What is needed -> Please output the following records exactly. Leave every image out.

Data to examine ->
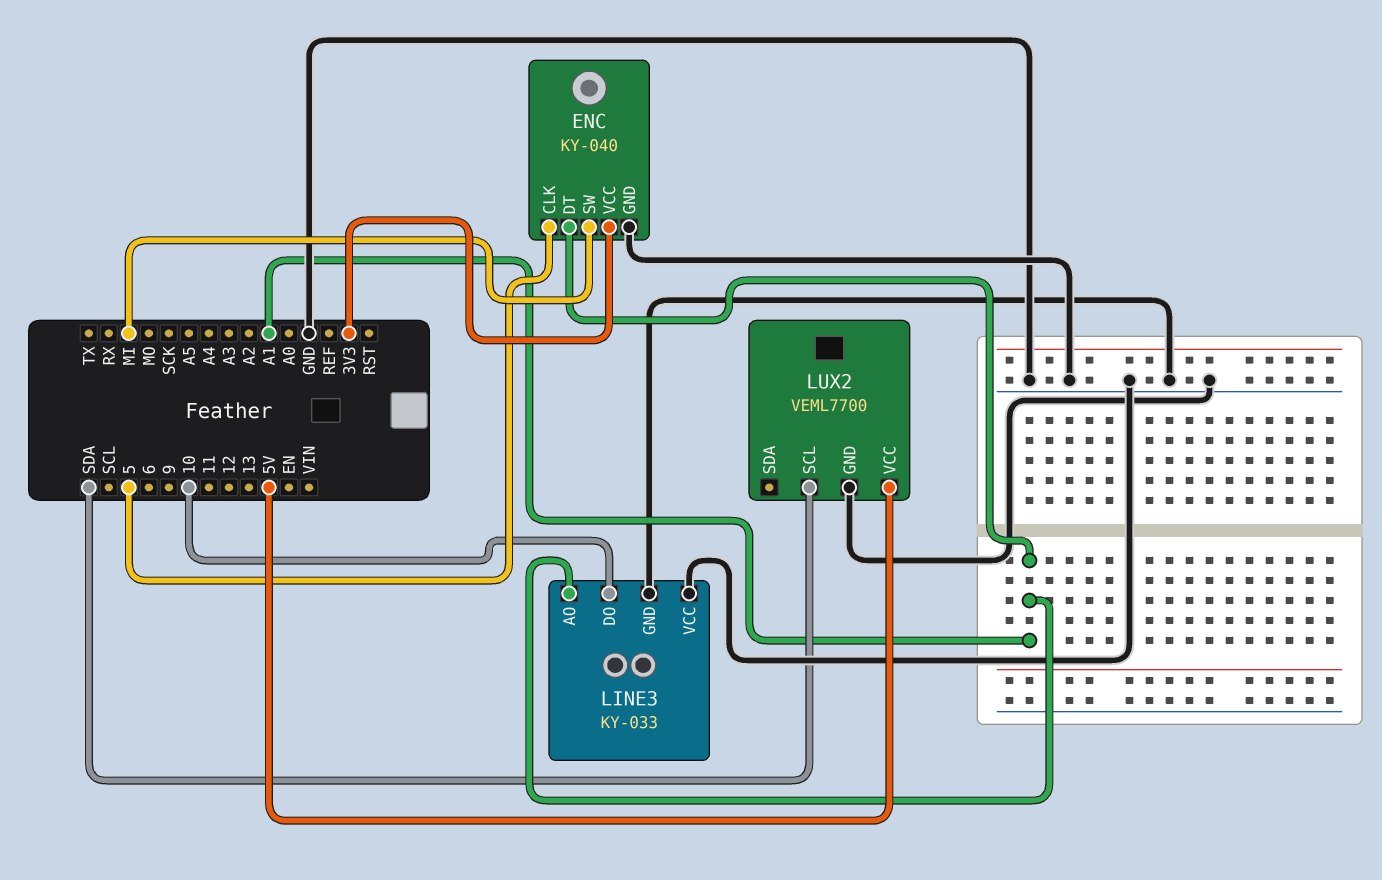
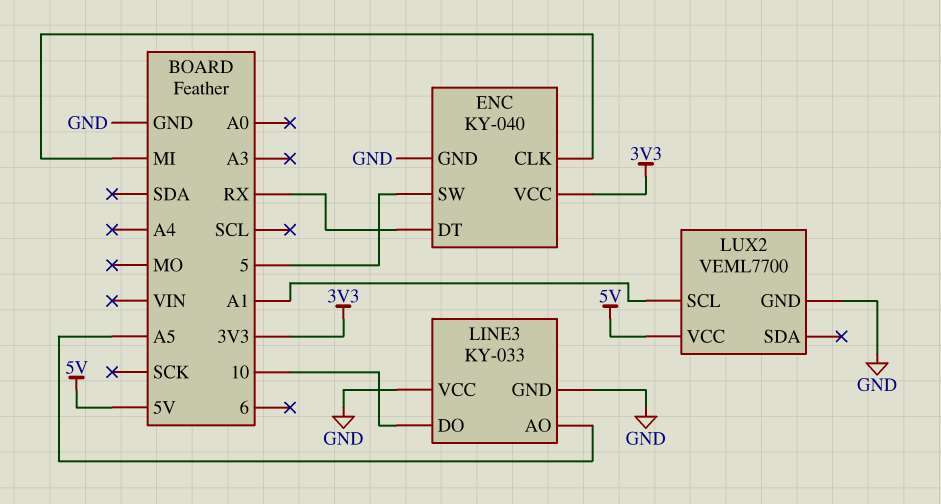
ENC pin CLK: 5 -> MI
ENC pin DT: A1 -> RX
ENC pin SW: MI -> 5
LINE3 pin AO: A1 -> A5
LUX2 pin SCL: SDA -> A1

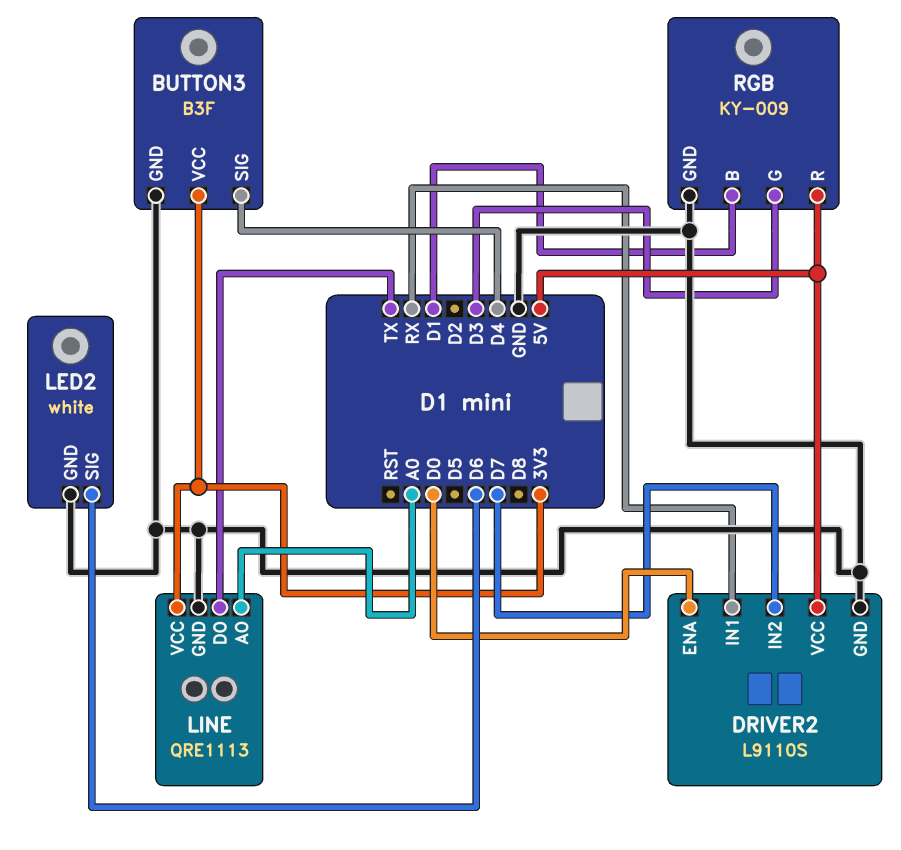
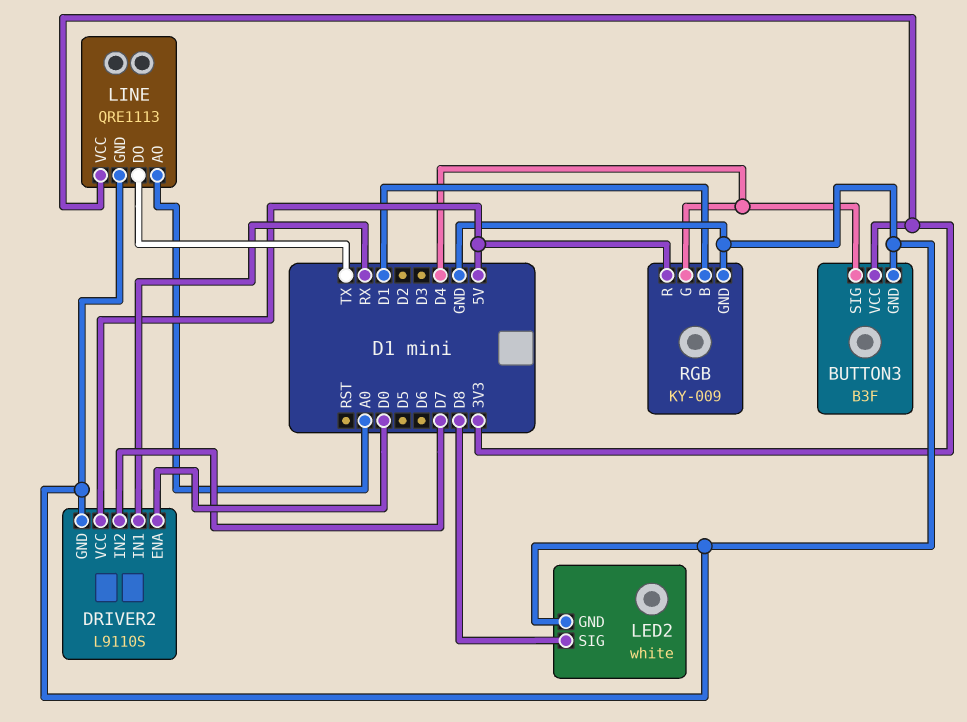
LED2 pin SIG: D6 -> D8
RGB pin G: D3 -> D4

Exercise response ->
ENC pin CLK: 5 -> MI
ENC pin DT: A1 -> RX
ENC pin SW: MI -> 5
LINE3 pin AO: A1 -> A5
LUX2 pin SCL: SDA -> A1

LED2 pin SIG: D6 -> D8
RGB pin G: D3 -> D4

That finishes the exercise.